Exact copies of the lines from the one with "new: jet-black spray cleaner" through the last line of the entries, and no pictures, make up the answer.
———
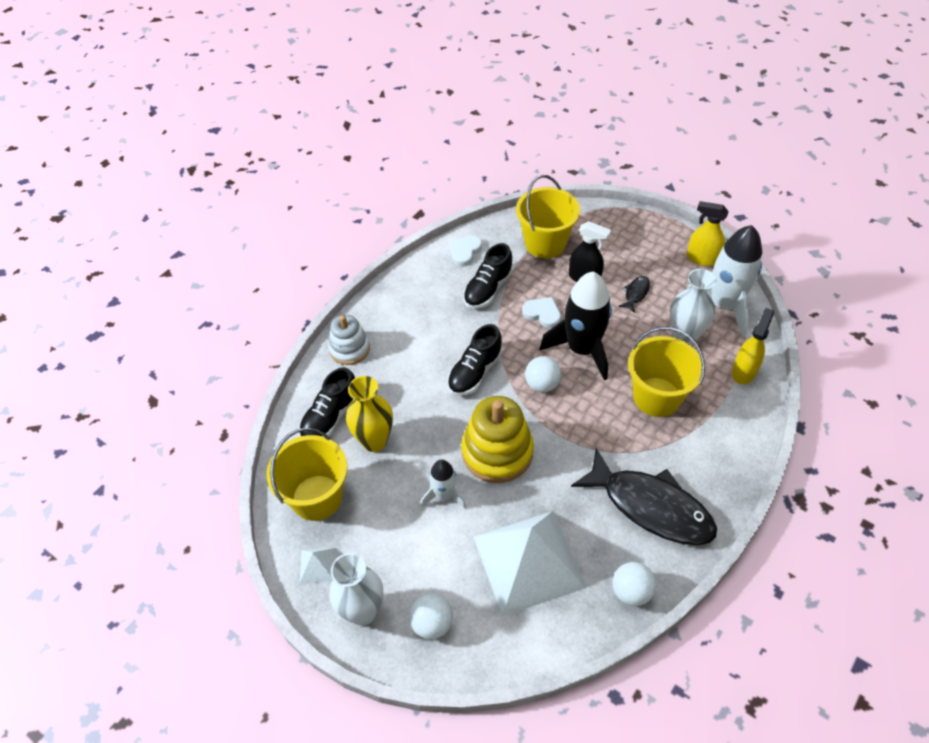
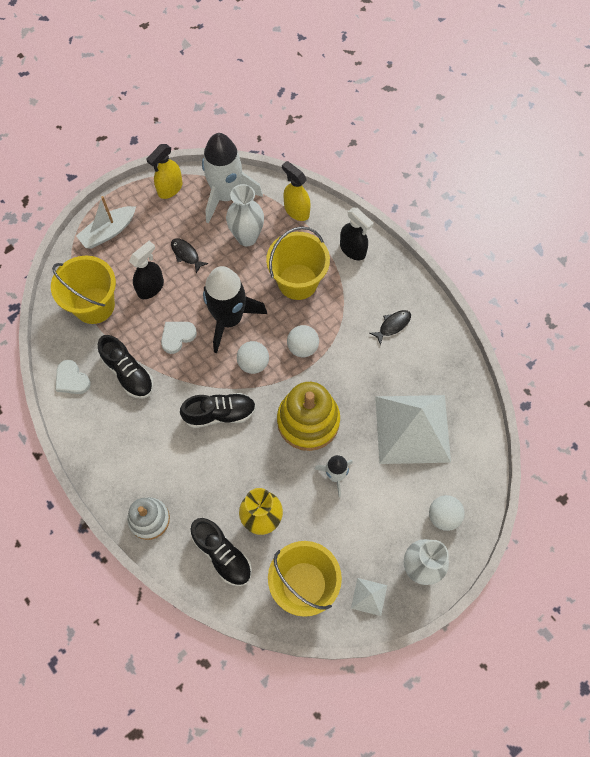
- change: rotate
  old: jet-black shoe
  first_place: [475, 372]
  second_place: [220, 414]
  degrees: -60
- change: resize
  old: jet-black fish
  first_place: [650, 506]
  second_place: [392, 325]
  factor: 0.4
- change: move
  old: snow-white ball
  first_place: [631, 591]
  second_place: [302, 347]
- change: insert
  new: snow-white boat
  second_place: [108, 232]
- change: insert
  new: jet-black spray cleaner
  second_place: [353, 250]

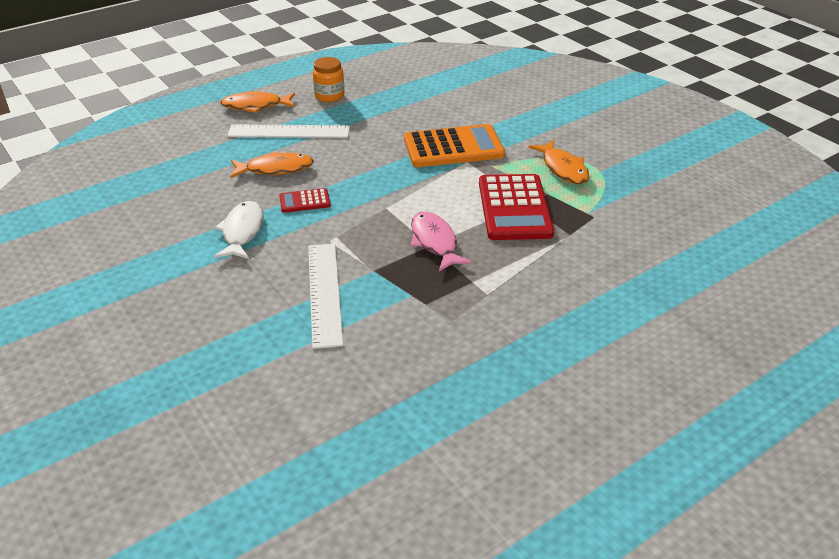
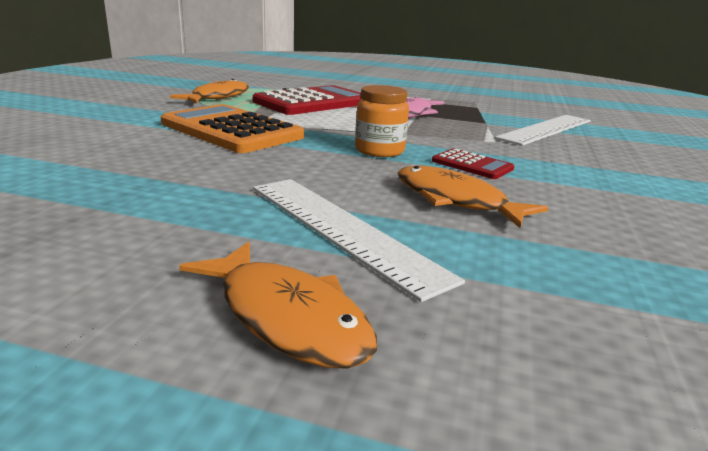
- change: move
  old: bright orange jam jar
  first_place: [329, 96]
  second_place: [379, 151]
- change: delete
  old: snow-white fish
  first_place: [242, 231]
———
Result of this exercise:
  new: jet-black spray cleaner
  second_place: [353, 250]

- change: move
  old: bright orange jam jar
  first_place: [329, 96]
  second_place: [379, 151]
- change: delete
  old: snow-white fish
  first_place: [242, 231]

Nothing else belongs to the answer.